YOUR TASK: In the records below, find each line holding the word "phone" and copy it.

Before-and-after object listings:

┌────────

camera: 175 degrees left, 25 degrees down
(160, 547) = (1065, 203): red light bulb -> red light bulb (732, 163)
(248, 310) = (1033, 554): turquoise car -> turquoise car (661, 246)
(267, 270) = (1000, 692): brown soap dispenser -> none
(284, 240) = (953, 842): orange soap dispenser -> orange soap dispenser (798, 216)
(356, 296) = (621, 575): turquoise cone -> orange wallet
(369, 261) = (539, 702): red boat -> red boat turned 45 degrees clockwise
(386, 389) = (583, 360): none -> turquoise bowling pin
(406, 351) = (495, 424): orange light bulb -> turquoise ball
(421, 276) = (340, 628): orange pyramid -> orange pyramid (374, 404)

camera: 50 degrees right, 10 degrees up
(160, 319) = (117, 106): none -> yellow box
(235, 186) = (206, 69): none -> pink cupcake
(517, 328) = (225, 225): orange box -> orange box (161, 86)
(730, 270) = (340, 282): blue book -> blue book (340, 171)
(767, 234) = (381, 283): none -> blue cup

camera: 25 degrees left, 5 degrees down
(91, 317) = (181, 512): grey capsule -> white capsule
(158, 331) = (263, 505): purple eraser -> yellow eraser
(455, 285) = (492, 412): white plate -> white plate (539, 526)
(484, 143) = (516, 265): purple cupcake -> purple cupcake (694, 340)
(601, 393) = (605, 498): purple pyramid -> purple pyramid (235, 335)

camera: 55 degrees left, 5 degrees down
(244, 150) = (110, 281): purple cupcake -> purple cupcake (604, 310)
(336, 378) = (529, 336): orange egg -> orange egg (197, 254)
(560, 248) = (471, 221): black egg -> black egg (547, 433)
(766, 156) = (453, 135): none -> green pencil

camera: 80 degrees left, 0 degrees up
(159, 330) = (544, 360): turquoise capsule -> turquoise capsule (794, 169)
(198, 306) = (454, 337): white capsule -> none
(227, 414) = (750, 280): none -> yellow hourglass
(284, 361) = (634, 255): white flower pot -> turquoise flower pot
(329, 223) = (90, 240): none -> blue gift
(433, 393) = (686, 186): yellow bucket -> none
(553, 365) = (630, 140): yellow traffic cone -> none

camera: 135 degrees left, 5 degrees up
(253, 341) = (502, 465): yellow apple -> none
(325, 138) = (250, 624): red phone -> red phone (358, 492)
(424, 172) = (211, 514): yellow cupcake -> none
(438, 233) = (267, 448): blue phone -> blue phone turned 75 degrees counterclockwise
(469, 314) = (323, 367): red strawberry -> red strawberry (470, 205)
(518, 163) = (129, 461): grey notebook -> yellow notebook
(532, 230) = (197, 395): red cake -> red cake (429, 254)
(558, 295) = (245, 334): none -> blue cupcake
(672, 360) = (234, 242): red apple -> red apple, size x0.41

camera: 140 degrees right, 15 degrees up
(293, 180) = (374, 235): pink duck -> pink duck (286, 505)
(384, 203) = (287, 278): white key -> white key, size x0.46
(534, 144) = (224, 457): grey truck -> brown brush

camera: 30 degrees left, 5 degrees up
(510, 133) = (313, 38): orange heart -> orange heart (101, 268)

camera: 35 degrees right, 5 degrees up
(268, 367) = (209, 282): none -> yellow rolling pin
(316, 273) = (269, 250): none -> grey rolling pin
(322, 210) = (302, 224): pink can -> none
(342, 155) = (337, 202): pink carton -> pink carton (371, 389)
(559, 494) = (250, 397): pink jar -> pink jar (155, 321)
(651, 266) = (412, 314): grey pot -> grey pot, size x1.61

└────────

SOLUTION TO THE PROBLEM:
(325, 138) = (250, 624): red phone -> red phone (358, 492)
(438, 233) = (267, 448): blue phone -> blue phone turned 75 degrees counterclockwise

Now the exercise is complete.